--- Goal of the exercise ---
Look through the listing for the word "padlock". Copy each line that has it.

--- Information supplied ---
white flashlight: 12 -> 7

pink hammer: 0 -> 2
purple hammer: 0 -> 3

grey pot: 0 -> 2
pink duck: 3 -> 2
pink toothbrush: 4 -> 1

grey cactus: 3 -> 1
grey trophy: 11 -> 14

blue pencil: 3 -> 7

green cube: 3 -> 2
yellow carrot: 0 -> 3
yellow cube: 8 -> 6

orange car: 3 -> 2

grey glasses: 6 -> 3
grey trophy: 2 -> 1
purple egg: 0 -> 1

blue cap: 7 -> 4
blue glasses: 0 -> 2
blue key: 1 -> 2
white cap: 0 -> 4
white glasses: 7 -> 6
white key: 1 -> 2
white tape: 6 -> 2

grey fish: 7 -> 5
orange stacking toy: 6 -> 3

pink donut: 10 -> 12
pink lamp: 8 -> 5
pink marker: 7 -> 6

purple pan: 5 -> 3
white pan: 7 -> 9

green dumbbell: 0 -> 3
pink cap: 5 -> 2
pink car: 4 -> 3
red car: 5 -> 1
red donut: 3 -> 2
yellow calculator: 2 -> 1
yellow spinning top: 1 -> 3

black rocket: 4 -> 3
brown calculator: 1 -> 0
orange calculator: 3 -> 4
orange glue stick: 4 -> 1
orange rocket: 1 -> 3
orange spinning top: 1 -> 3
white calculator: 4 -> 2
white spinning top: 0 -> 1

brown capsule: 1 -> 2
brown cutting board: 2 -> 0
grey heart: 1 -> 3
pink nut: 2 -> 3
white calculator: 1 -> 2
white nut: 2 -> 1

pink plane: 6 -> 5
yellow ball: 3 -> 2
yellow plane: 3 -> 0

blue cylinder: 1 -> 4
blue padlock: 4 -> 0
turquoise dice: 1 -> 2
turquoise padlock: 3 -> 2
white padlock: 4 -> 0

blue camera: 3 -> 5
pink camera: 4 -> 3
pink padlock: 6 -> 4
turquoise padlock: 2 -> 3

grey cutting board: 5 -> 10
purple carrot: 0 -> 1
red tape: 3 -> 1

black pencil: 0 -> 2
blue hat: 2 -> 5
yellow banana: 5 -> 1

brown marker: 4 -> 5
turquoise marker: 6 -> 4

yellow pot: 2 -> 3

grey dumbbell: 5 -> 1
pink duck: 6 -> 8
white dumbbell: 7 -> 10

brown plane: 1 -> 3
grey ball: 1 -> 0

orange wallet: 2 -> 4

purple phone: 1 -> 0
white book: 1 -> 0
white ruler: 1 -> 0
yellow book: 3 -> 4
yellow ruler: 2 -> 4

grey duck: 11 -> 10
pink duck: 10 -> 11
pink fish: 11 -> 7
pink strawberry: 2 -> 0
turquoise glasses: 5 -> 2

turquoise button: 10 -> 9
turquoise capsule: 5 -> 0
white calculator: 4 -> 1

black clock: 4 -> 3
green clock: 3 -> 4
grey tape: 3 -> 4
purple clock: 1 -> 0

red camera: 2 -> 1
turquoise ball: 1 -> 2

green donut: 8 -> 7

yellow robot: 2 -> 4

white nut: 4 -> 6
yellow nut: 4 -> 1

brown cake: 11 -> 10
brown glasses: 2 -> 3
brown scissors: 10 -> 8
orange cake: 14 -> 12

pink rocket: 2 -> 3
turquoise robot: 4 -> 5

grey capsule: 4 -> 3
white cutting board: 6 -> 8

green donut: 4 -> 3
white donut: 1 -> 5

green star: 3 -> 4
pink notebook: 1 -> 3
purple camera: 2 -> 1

--- Written answer ---
blue padlock: 4 -> 0
turquoise padlock: 3 -> 2
white padlock: 4 -> 0
pink padlock: 6 -> 4
turquoise padlock: 2 -> 3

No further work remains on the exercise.